What you will do:
Word for word, write out the entries that follow, omitting all pictures.

── Input for this task ──

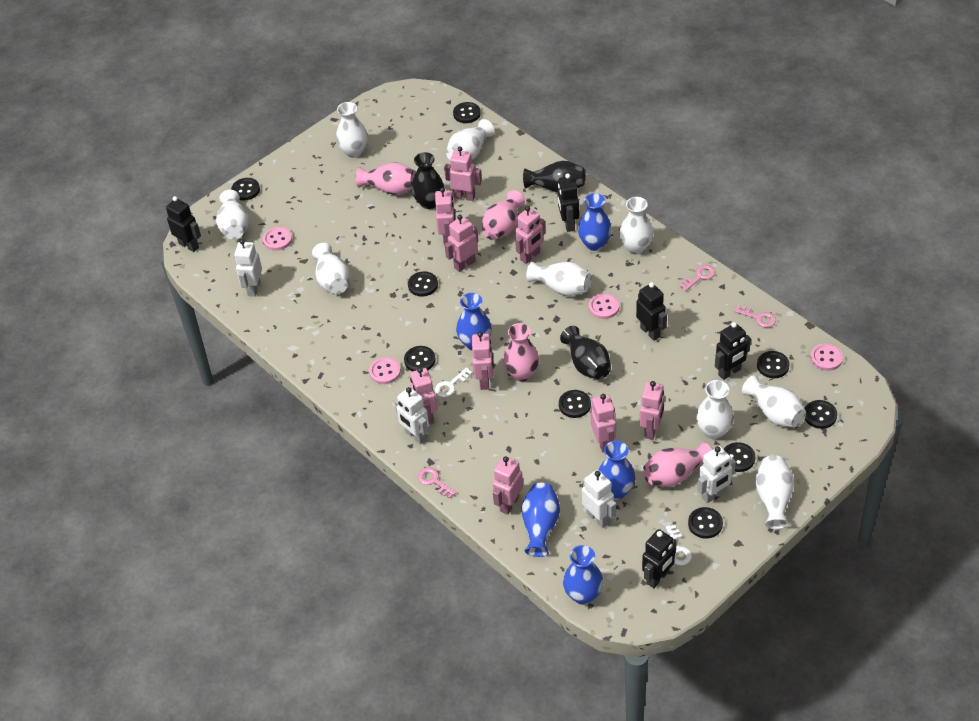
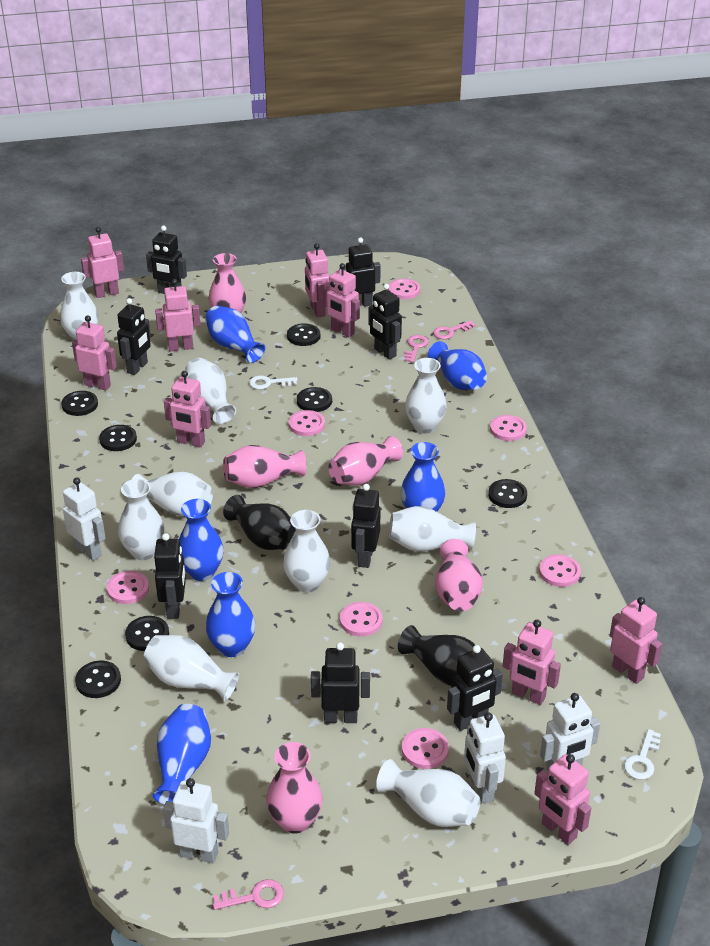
black button: 9 -> 7
black robot: 5 -> 8
black vase: 3 -> 2
blue vase: 5 -> 6
pink button: 4 -> 7
pink vase: 4 -> 5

───

The completed task:
black button: 9 -> 7
black robot: 5 -> 8
black vase: 3 -> 2
blue vase: 5 -> 6
pink button: 4 -> 7
pink vase: 4 -> 5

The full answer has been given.